## PROBLEM TO WORK ON
The reply should contain every line of the data, repeated exactly, and no pictures.

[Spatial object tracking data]
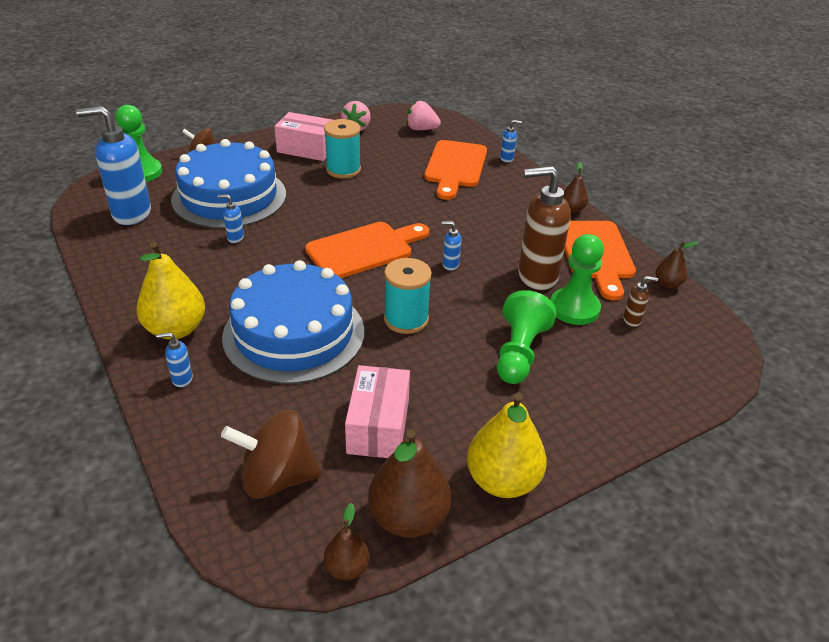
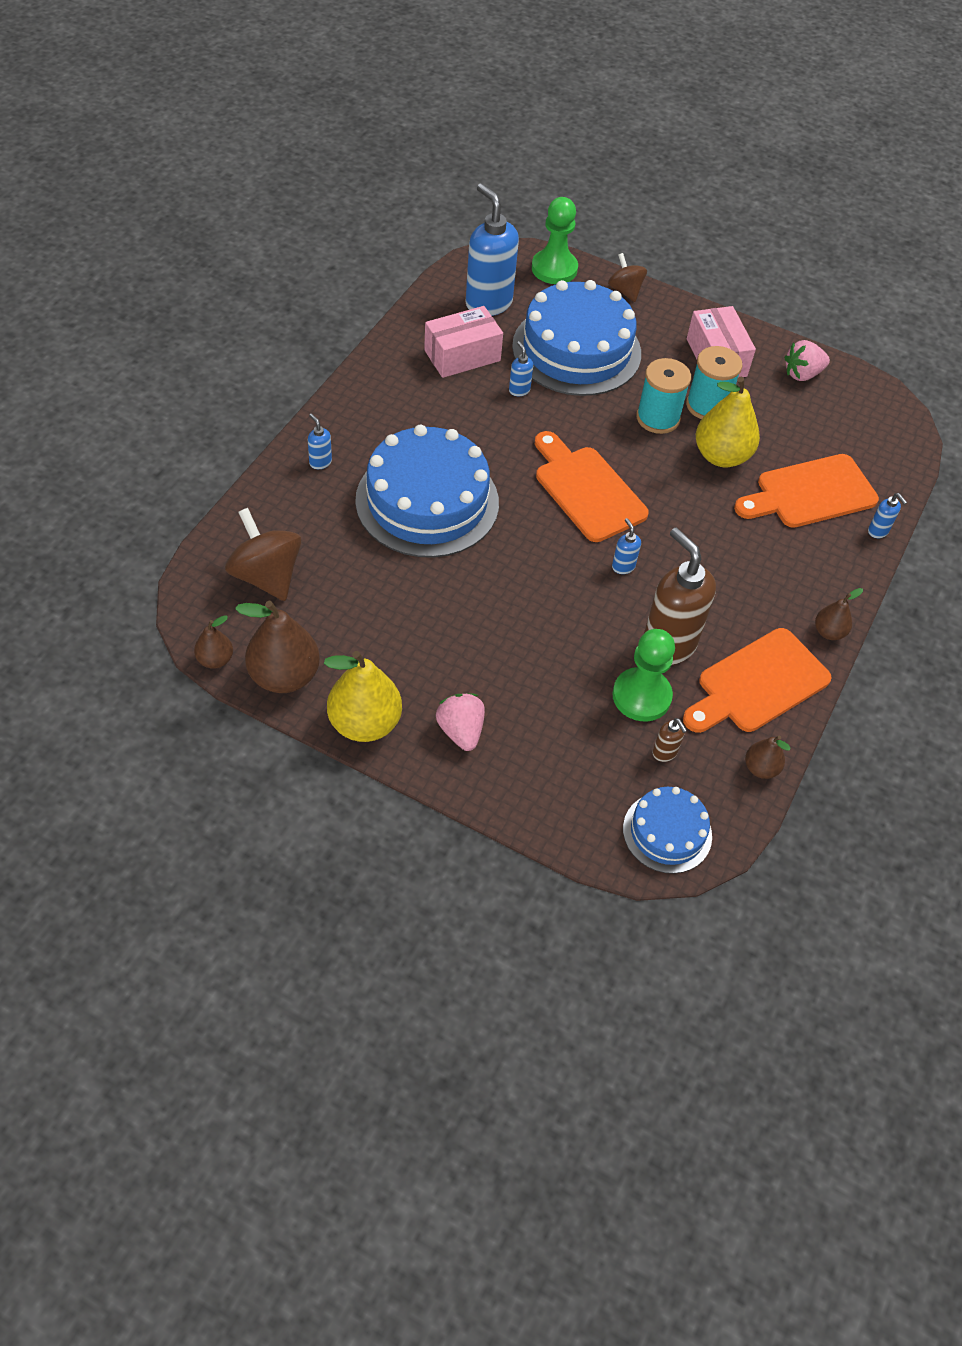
camera: 55 degrees right, 15 degrees up
(176, 329) = (370, 424): yellow pear -> yellow pear (721, 456)
(364, 249) = (587, 490): orange cutting board -> orange cutting board turned 150 degrees counterclockwise
(378, 426) = (363, 612): pink box -> pink box (462, 355)
(406, 319) = (511, 570): turquoise spool -> turquoise spool (658, 418)
(421, 129) = (860, 428): pink strawberry -> pink strawberry (461, 731)
(519, 353) = (534, 675): green pawn -> none
(704, 350) = (667, 832): none -> blue cake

## EXPECTED ANSWER
camera: 55 degrees right, 15 degrees up
(176, 329) = (370, 424): yellow pear -> yellow pear (721, 456)
(364, 249) = (587, 490): orange cutting board -> orange cutting board turned 150 degrees counterclockwise
(378, 426) = (363, 612): pink box -> pink box (462, 355)
(406, 319) = (511, 570): turquoise spool -> turquoise spool (658, 418)
(421, 129) = (860, 428): pink strawberry -> pink strawberry (461, 731)
(519, 353) = (534, 675): green pawn -> none
(704, 350) = (667, 832): none -> blue cake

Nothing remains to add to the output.